Input for this task below:

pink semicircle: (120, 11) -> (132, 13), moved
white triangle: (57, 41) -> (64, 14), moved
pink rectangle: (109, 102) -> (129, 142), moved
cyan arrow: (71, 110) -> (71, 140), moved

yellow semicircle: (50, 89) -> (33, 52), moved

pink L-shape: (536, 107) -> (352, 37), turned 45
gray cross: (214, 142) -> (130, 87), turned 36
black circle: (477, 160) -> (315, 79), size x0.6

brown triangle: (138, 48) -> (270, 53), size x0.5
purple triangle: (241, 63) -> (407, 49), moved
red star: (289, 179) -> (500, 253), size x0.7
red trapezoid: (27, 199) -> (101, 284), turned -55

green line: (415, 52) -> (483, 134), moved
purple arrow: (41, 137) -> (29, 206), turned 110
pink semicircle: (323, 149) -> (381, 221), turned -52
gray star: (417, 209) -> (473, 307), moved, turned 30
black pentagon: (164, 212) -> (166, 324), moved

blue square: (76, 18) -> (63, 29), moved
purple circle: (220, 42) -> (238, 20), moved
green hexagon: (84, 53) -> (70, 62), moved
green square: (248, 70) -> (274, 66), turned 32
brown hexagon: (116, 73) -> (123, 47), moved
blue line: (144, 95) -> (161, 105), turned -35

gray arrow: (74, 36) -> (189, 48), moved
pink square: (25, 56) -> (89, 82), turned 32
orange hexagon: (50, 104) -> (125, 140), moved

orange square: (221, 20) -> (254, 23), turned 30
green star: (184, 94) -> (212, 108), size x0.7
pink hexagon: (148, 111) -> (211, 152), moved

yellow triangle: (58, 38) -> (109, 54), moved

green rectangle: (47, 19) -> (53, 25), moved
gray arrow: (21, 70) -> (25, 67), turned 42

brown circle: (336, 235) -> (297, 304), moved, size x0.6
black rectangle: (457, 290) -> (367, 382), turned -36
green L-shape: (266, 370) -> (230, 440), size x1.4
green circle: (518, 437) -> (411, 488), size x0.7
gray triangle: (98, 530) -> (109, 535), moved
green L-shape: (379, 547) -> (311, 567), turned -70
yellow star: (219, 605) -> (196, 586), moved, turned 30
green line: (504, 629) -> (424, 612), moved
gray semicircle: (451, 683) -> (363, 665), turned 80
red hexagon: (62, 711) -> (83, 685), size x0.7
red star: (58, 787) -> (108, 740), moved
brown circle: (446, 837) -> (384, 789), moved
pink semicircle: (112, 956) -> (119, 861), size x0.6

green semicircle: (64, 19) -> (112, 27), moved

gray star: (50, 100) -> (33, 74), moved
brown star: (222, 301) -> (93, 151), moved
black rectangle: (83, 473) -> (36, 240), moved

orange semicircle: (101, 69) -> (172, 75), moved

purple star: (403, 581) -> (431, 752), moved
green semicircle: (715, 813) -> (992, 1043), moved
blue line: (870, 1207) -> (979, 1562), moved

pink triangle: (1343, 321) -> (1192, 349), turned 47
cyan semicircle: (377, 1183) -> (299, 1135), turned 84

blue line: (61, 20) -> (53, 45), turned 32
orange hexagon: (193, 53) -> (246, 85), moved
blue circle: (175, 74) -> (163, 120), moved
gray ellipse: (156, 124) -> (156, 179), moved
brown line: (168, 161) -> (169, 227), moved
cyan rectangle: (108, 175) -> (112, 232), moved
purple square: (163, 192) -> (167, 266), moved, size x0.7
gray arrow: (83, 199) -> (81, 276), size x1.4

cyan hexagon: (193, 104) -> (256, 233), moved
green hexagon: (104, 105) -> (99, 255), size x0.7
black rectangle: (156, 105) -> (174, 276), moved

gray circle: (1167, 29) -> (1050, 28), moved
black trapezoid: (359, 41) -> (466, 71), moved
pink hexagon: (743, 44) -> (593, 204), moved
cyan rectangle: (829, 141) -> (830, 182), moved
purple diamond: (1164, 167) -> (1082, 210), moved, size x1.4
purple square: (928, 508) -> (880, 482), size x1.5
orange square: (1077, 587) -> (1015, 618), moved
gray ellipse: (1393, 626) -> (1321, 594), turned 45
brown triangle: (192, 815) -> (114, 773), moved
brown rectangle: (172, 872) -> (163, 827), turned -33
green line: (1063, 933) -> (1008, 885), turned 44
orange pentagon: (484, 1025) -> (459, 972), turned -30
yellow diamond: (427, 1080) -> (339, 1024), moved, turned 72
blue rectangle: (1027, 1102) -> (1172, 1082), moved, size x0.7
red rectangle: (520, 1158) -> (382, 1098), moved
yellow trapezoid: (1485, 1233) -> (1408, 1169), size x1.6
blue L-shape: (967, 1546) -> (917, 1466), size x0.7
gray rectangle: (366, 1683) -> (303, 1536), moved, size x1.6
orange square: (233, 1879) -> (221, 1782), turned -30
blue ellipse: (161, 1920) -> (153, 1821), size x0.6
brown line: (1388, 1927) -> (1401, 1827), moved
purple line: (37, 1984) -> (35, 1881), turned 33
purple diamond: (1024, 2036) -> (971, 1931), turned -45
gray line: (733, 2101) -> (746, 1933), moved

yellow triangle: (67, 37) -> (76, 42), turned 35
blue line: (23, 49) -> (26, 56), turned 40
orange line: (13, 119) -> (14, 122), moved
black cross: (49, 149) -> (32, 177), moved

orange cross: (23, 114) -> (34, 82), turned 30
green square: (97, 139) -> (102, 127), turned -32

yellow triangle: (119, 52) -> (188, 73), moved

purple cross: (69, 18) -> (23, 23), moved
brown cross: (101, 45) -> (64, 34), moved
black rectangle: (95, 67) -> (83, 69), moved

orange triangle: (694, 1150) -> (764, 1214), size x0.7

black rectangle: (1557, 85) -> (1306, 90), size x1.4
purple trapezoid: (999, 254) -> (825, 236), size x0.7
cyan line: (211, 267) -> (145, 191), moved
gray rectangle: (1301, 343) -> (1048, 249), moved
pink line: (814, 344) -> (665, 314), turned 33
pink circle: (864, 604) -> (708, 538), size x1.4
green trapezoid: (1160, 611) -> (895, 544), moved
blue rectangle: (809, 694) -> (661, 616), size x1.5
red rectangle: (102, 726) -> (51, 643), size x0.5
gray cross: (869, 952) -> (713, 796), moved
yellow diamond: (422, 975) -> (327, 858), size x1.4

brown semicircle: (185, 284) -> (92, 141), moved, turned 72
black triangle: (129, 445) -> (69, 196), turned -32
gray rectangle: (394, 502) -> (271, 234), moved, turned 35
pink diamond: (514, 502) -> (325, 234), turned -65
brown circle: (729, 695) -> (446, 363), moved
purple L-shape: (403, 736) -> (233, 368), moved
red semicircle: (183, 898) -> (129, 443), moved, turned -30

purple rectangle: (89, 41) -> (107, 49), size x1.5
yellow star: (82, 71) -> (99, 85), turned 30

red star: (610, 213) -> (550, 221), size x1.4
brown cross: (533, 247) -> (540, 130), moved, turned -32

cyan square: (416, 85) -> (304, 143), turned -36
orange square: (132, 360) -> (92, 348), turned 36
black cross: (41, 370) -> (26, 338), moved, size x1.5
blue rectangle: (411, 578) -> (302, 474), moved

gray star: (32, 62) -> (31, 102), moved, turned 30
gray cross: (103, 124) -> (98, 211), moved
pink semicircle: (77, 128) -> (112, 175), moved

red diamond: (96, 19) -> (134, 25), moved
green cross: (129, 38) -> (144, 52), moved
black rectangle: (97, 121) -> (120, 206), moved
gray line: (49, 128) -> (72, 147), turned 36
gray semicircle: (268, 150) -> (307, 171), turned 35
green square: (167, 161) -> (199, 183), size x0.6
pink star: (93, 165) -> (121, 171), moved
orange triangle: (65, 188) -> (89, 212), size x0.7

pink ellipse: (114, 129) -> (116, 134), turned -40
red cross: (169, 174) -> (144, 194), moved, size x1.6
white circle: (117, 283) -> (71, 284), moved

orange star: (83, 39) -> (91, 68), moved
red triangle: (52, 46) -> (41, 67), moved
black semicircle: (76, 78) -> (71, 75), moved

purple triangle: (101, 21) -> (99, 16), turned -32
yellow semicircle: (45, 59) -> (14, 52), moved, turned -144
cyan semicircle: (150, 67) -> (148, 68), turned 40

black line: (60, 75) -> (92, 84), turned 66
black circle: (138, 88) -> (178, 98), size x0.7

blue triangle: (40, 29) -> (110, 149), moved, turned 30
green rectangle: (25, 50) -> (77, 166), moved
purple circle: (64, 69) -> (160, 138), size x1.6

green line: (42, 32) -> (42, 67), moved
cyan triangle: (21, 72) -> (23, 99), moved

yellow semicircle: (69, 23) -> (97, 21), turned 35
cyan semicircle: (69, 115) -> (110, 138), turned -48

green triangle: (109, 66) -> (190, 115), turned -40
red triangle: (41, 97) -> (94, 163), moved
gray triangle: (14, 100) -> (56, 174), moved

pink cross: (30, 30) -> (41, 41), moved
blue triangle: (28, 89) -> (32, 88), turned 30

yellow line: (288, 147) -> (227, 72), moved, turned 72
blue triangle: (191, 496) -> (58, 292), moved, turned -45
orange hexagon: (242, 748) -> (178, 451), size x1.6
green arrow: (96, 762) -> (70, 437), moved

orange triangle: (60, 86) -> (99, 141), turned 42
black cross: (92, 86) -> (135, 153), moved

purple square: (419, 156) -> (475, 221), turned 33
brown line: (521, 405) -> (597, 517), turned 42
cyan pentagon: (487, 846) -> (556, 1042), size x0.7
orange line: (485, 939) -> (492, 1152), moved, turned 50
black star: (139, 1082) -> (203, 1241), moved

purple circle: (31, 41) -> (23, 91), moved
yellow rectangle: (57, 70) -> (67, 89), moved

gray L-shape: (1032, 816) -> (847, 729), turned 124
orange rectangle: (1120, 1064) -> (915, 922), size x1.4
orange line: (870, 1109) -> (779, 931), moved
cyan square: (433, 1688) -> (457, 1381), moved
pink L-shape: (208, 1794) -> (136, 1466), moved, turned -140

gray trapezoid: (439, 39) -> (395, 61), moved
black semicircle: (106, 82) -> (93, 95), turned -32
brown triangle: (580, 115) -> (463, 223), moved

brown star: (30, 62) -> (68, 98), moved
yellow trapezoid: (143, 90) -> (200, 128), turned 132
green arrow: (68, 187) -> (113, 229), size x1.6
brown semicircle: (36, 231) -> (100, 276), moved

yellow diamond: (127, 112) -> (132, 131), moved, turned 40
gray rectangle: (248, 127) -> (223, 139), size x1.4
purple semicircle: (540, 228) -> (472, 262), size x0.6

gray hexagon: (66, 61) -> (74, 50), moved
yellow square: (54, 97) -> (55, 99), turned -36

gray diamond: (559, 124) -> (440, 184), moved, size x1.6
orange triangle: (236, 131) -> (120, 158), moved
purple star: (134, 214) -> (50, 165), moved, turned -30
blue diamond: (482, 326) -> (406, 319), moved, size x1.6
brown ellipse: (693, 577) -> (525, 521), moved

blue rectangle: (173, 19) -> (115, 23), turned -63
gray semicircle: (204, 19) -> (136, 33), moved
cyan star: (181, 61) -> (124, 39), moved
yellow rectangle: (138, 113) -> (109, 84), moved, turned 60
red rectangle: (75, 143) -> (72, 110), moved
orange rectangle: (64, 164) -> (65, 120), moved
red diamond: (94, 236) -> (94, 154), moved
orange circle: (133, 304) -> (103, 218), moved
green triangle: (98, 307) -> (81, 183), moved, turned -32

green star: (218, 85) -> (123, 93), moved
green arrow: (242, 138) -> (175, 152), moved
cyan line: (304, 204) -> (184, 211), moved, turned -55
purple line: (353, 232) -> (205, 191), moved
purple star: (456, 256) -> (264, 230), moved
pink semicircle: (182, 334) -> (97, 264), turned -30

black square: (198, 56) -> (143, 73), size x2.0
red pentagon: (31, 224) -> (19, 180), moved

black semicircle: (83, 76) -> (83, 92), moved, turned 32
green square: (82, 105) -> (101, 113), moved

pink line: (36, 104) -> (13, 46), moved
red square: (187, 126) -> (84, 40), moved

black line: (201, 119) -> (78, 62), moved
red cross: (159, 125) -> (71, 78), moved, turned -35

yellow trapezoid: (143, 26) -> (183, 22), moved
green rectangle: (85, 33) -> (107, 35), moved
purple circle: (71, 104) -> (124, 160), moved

End of Input for this task.

**Exercise**. Your answer should consist of the lines from the line with "blue ellipse: (161, 1920)" to the line with "gray line: (733, 2101) -> (746, 1933), moved" above, repeated exactly, both ends included.

**Answer below**.
blue ellipse: (161, 1920) -> (153, 1821), size x0.6
brown line: (1388, 1927) -> (1401, 1827), moved
purple line: (37, 1984) -> (35, 1881), turned 33
purple diamond: (1024, 2036) -> (971, 1931), turned -45
gray line: (733, 2101) -> (746, 1933), moved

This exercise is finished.